━━━ Dataset entries ━━━
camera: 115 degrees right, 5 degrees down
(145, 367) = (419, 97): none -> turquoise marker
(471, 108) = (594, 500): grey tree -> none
━━━
━━━ Dataset entries ━━━
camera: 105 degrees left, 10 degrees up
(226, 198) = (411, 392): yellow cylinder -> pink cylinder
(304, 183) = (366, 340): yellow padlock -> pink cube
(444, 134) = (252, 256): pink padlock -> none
━━━
━━━ Dataset entries ━━━
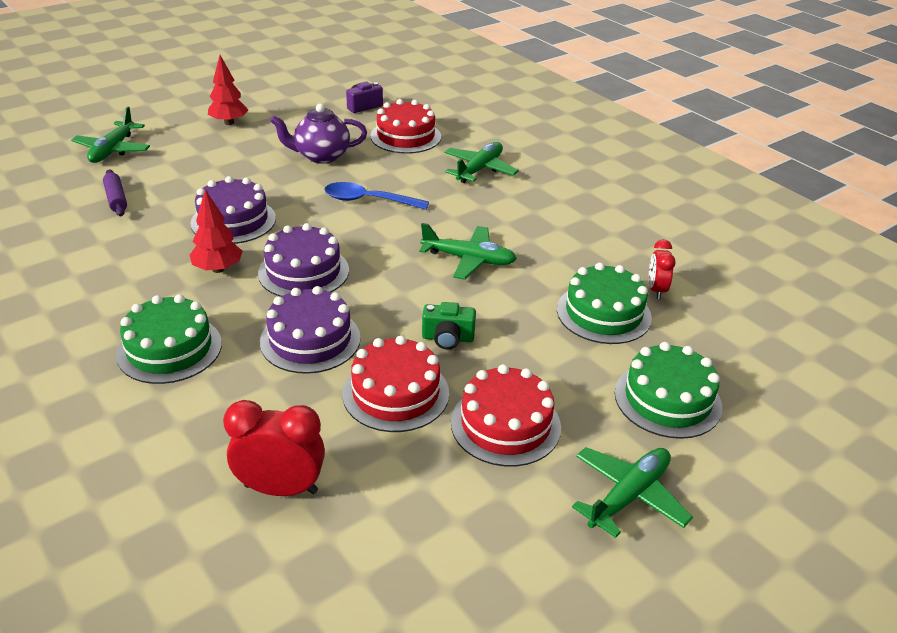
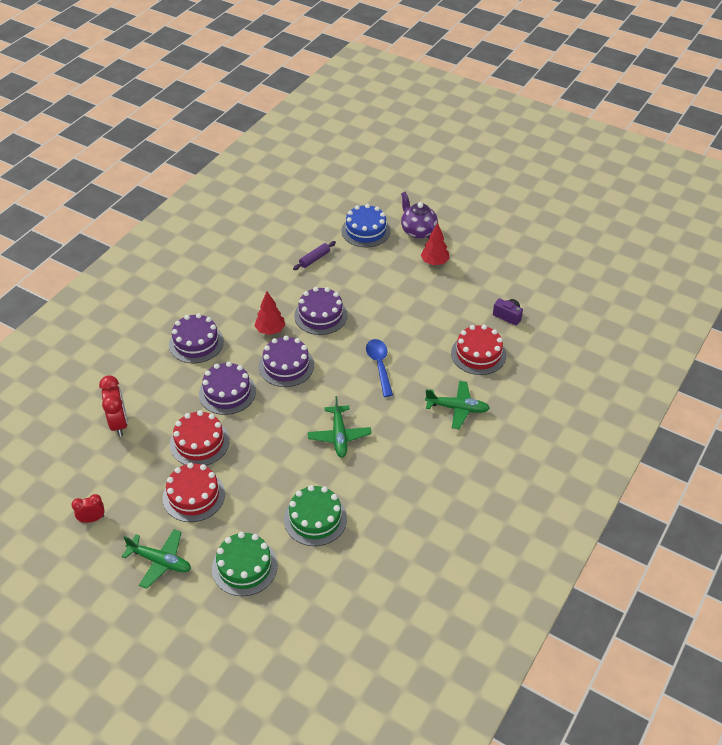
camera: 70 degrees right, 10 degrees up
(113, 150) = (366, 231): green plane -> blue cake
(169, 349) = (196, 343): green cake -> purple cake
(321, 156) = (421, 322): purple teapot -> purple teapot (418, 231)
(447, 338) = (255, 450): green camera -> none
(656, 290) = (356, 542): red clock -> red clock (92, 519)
━━━
Required action
Retype exactly, and only, the lines above from the one where "camera: 70 degrees right, 10 degrees up" occurs up to and including the one where "(656, 290) = (356, 542): red" occurs.

Exercise result
camera: 70 degrees right, 10 degrees up
(113, 150) = (366, 231): green plane -> blue cake
(169, 349) = (196, 343): green cake -> purple cake
(321, 156) = (421, 322): purple teapot -> purple teapot (418, 231)
(447, 338) = (255, 450): green camera -> none
(656, 290) = (356, 542): red clock -> red clock (92, 519)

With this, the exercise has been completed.